(Stored data)
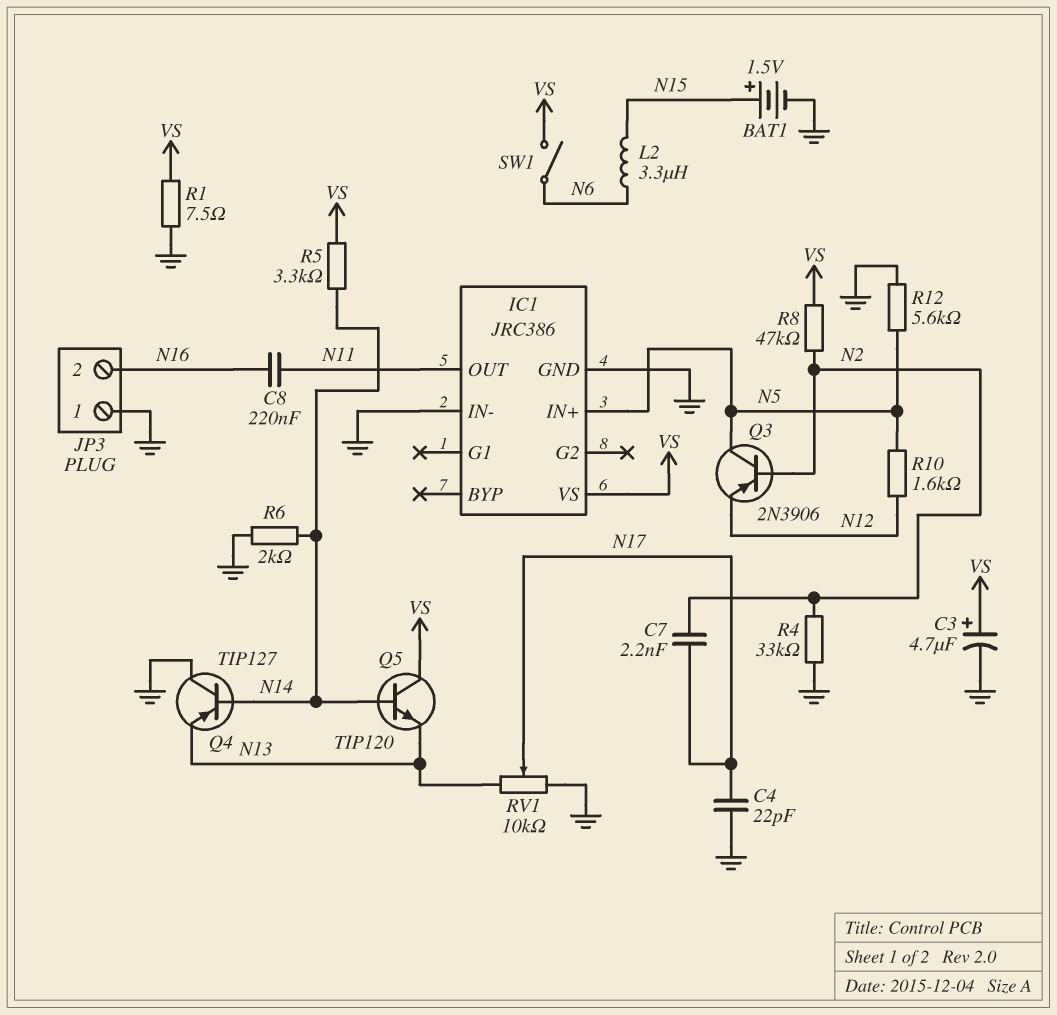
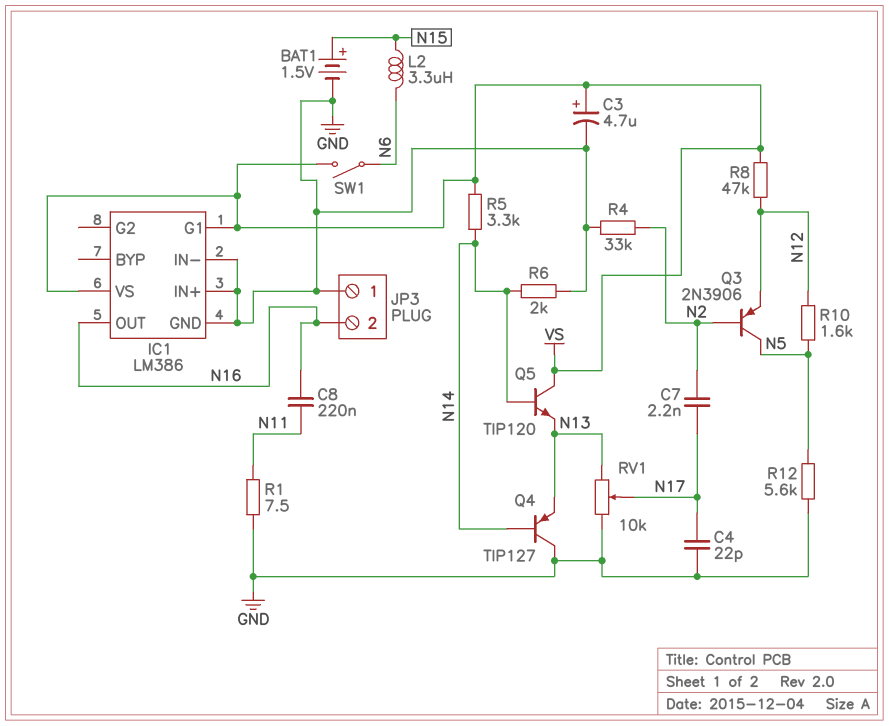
IC1: JRC386 -> LM386
IC1 pin G1: none -> VS
IC1 pin IN+: N5 -> GND
IC1 pin OUT: N11 -> N16
R1: 7.5 (GND, VS) -> 7.5 (GND, N11)
R8: 47k (N2, VS) -> 47k (N12, VS)

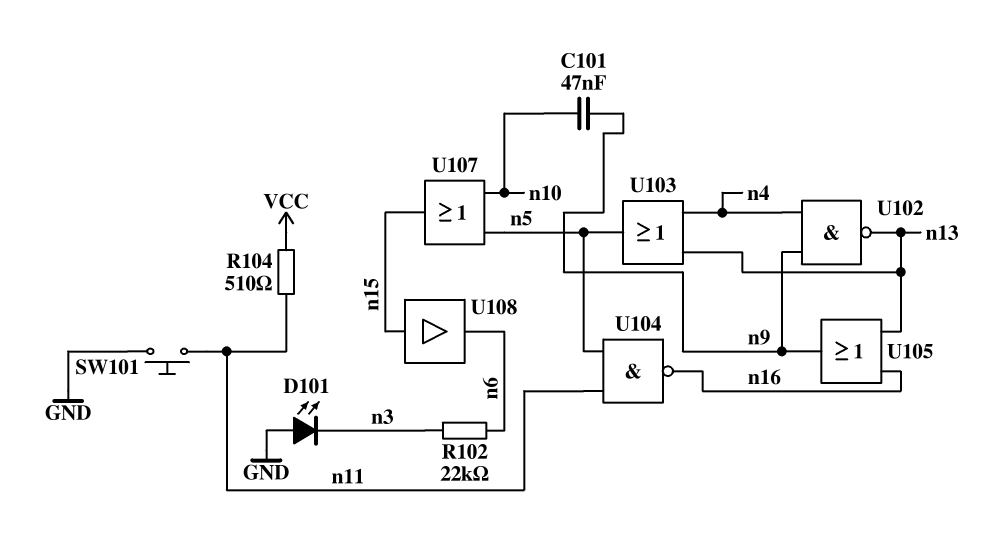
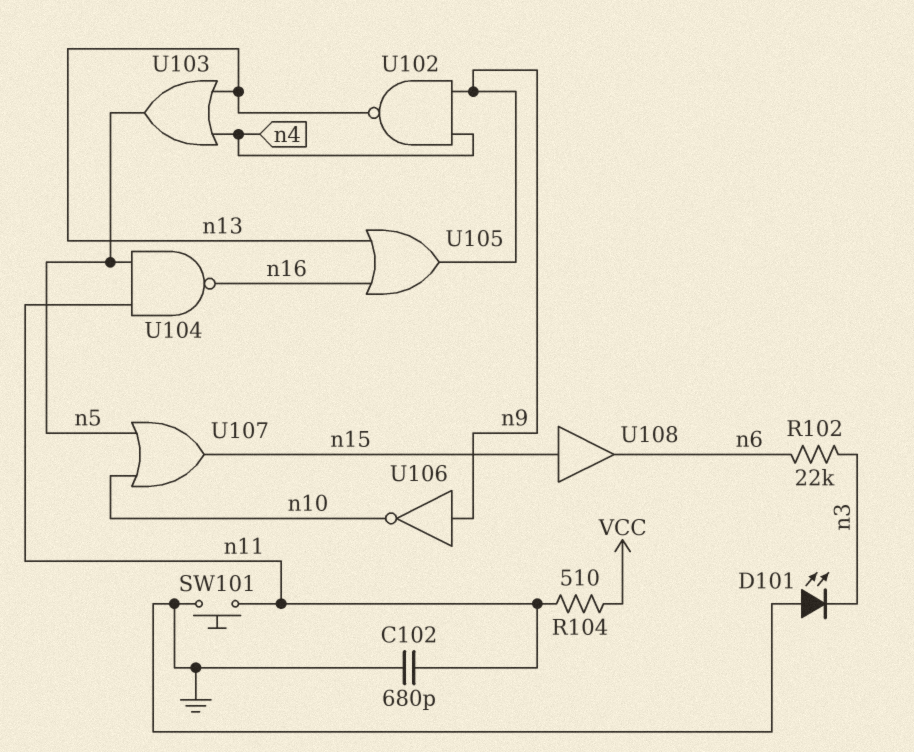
C101: 47nF (n9, n10) -> none
C102: none -> 680pF (GND, n11)
U106: none -> NOT (in n9, out n10)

• PROBLEM REQUIREMENTS: If a line above includes the string "none", pick it out.

• TASK ANSWER:
IC1 pin G1: none -> VS
C101: 47nF (n9, n10) -> none
C102: none -> 680pF (GND, n11)
U106: none -> NOT (in n9, out n10)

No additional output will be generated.